▸ **Your assignment**
Beginning at the line that includes "(532, 442) = (284, 440): orange" in the entries below, print each line exactly as it appears, through the last one.

▸ **Data for this task**
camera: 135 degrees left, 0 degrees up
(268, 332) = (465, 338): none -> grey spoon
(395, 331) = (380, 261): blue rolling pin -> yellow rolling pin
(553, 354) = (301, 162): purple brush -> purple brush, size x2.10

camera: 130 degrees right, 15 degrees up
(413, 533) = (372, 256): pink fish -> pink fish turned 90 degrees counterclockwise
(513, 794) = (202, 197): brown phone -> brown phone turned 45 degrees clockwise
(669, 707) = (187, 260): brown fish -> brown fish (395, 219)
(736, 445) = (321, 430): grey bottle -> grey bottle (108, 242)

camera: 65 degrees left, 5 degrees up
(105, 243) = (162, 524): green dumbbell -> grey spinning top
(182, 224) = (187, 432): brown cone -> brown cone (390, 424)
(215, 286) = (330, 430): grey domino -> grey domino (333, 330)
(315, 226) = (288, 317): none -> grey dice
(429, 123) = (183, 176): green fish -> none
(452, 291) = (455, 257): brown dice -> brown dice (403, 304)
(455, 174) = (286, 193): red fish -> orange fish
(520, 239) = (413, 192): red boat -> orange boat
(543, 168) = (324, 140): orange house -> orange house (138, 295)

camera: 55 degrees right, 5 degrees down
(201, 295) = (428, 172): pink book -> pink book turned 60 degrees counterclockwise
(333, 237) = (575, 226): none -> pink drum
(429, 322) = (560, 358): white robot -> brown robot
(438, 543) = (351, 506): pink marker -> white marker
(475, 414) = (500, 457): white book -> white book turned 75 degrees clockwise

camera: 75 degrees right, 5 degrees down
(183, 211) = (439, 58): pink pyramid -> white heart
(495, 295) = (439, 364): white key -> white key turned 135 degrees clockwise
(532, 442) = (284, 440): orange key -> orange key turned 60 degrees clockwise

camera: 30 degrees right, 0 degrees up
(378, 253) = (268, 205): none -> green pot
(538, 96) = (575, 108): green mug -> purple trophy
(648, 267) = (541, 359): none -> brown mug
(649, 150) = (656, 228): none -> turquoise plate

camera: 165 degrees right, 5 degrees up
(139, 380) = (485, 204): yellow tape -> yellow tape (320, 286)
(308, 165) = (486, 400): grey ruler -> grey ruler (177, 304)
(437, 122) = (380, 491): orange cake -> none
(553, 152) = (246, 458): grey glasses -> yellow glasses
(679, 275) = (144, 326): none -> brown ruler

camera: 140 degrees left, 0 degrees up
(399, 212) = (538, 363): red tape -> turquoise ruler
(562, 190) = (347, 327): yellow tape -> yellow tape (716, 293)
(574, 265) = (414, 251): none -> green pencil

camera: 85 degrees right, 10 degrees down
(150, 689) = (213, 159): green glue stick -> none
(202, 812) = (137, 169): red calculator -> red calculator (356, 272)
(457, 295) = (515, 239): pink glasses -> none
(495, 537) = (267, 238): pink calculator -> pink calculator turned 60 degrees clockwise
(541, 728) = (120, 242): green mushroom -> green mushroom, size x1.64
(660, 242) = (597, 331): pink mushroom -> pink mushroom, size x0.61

▸ **Your response**
(532, 442) = (284, 440): orange key -> orange key turned 60 degrees clockwise

camera: 30 degrees right, 0 degrees up
(378, 253) = (268, 205): none -> green pot
(538, 96) = (575, 108): green mug -> purple trophy
(648, 267) = (541, 359): none -> brown mug
(649, 150) = (656, 228): none -> turquoise plate

camera: 165 degrees right, 5 degrees up
(139, 380) = (485, 204): yellow tape -> yellow tape (320, 286)
(308, 165) = (486, 400): grey ruler -> grey ruler (177, 304)
(437, 122) = (380, 491): orange cake -> none
(553, 152) = (246, 458): grey glasses -> yellow glasses
(679, 275) = (144, 326): none -> brown ruler

camera: 140 degrees left, 0 degrees up
(399, 212) = (538, 363): red tape -> turquoise ruler
(562, 190) = (347, 327): yellow tape -> yellow tape (716, 293)
(574, 265) = (414, 251): none -> green pencil

camera: 85 degrees right, 10 degrees down
(150, 689) = (213, 159): green glue stick -> none
(202, 812) = (137, 169): red calculator -> red calculator (356, 272)
(457, 295) = (515, 239): pink glasses -> none
(495, 537) = (267, 238): pink calculator -> pink calculator turned 60 degrees clockwise
(541, 728) = (120, 242): green mushroom -> green mushroom, size x1.64
(660, 242) = (597, 331): pink mushroom -> pink mushroom, size x0.61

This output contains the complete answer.